-- Opening Marker --

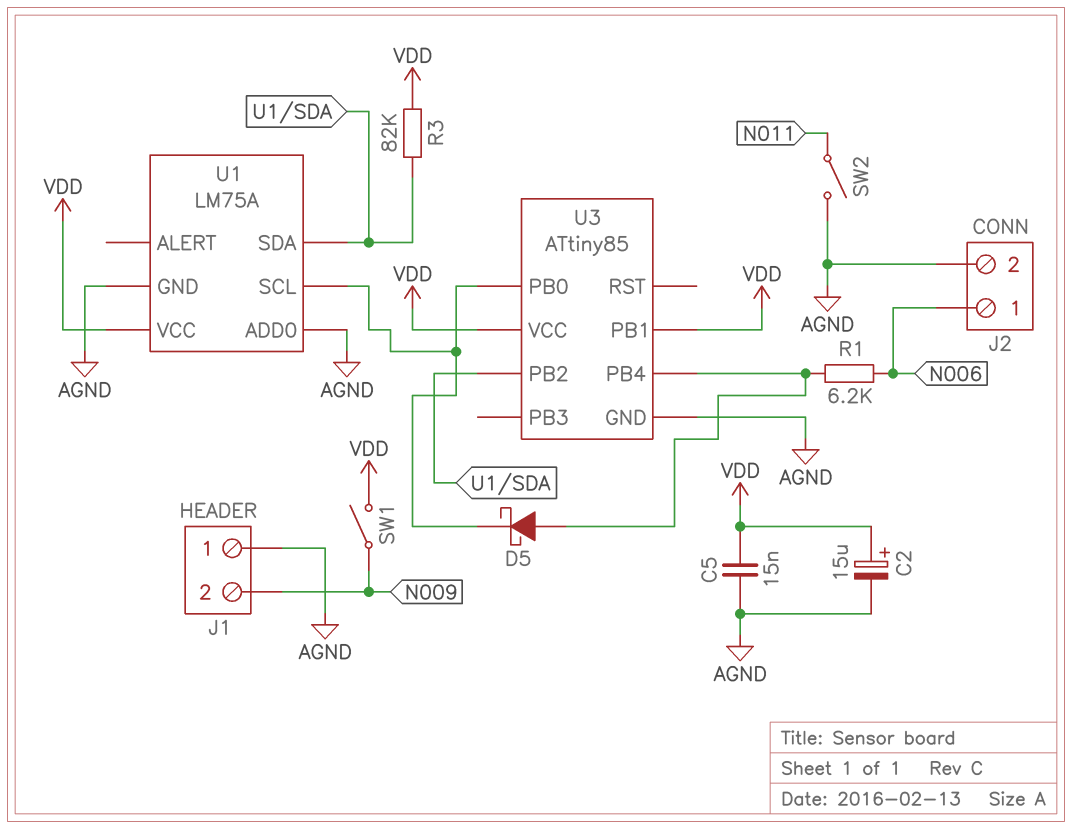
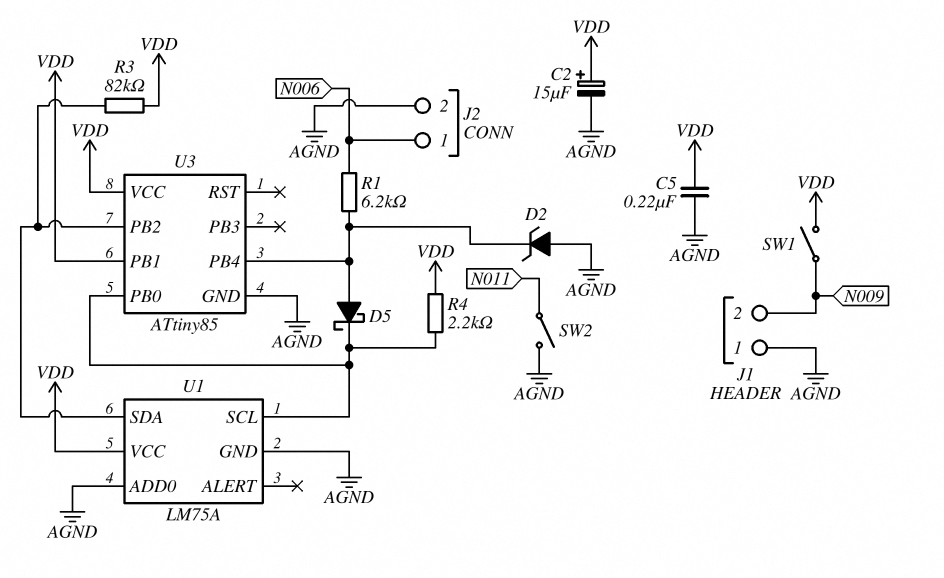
C5: 15nF (AGND, VDD) -> 220nF (AGND, VDD)
D2: none -> zener (A AGND, K U3/PB4)
R4: none -> 2.2k (U1/SCL, VDD)

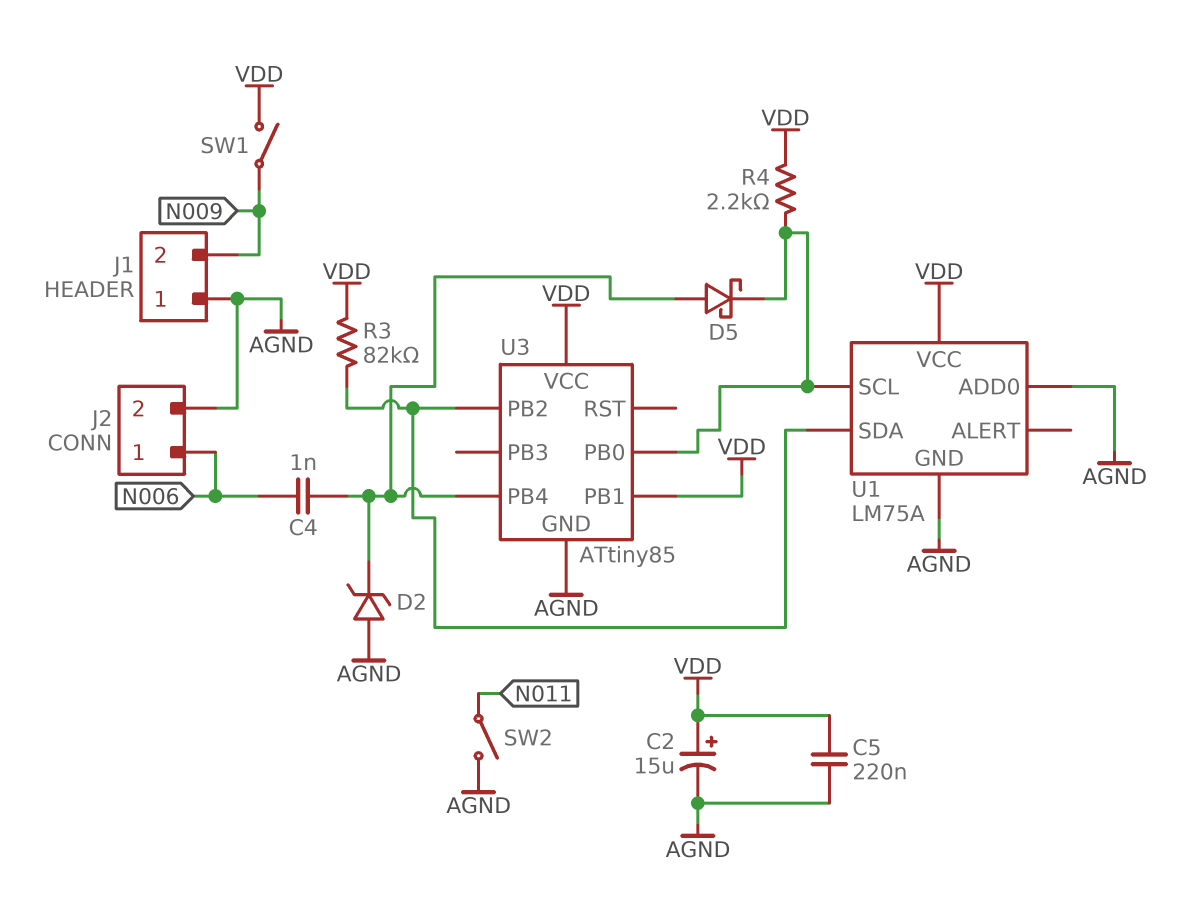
C4: none -> 1nF (N006, U3/PB4)
R1: 6.2k (N006, U3/PB4) -> none

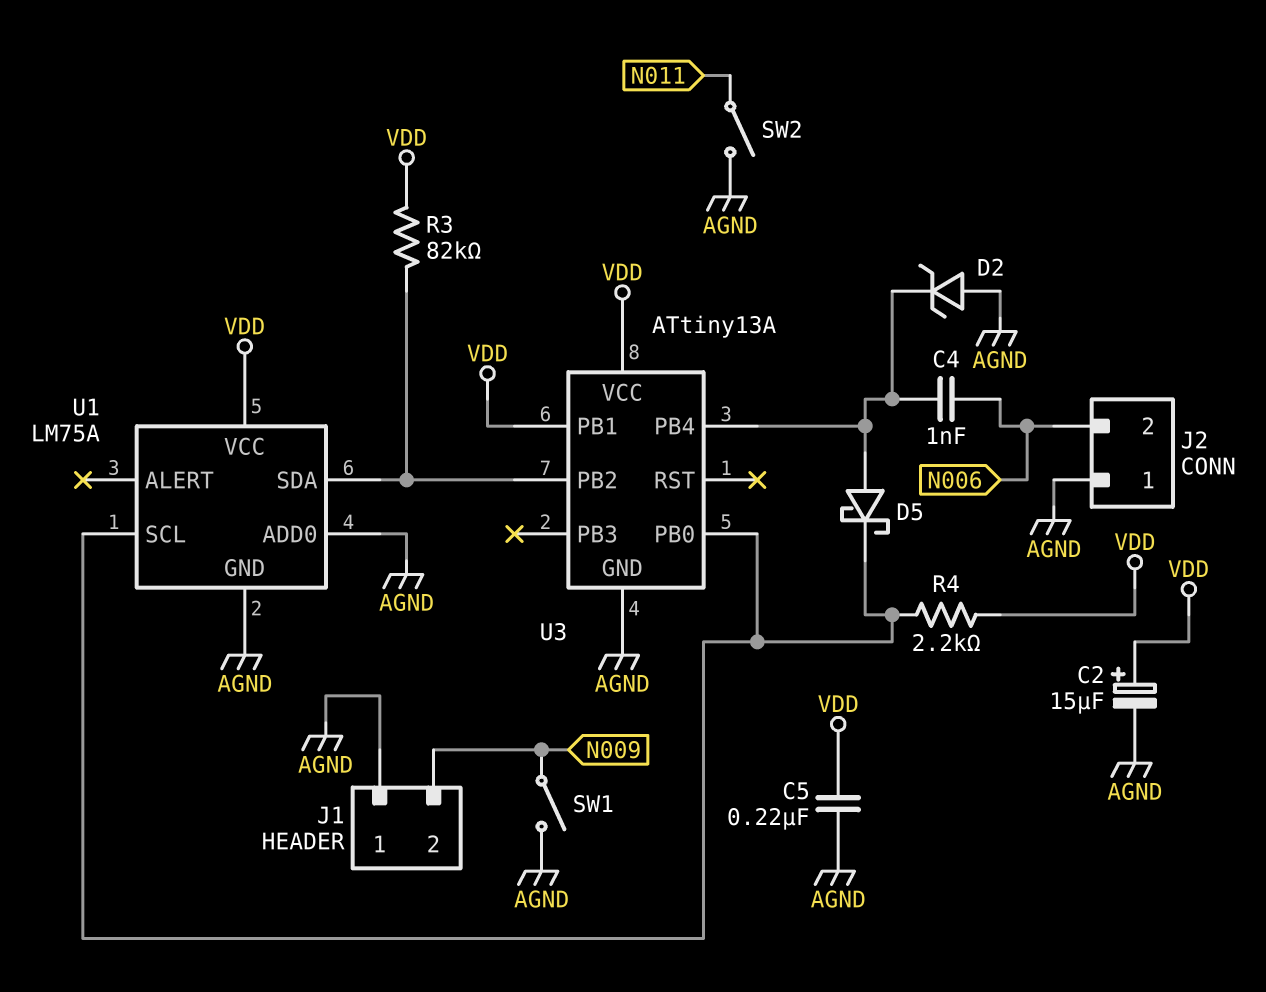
J2 pin 1: N006 -> AGND
J2 pin 2: AGND -> N006
SW1: switch (N009, VDD) -> switch (AGND, N009)
U3: ATtiny85 -> ATtiny13A

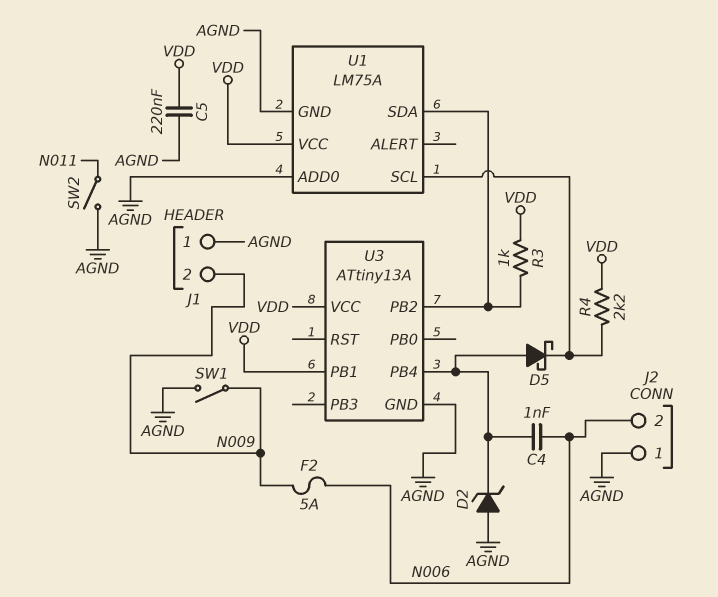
C2: 15uF (plus VDD, minus AGND) -> none
F2: none -> 5A (N006, N009)
R3: 82k (U1/SDA, VDD) -> 1k (U1/SDA, VDD)
U3 pin PB0: U1/SCL -> none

-- Closing Marker --

### What the task asks
Print all of the material exactly. Omit pictures.

### Reply
C5: 15nF (AGND, VDD) -> 220nF (AGND, VDD)
D2: none -> zener (A AGND, K U3/PB4)
R4: none -> 2.2k (U1/SCL, VDD)

C4: none -> 1nF (N006, U3/PB4)
R1: 6.2k (N006, U3/PB4) -> none

J2 pin 1: N006 -> AGND
J2 pin 2: AGND -> N006
SW1: switch (N009, VDD) -> switch (AGND, N009)
U3: ATtiny85 -> ATtiny13A

C2: 15uF (plus VDD, minus AGND) -> none
F2: none -> 5A (N006, N009)
R3: 82k (U1/SDA, VDD) -> 1k (U1/SDA, VDD)
U3 pin PB0: U1/SCL -> none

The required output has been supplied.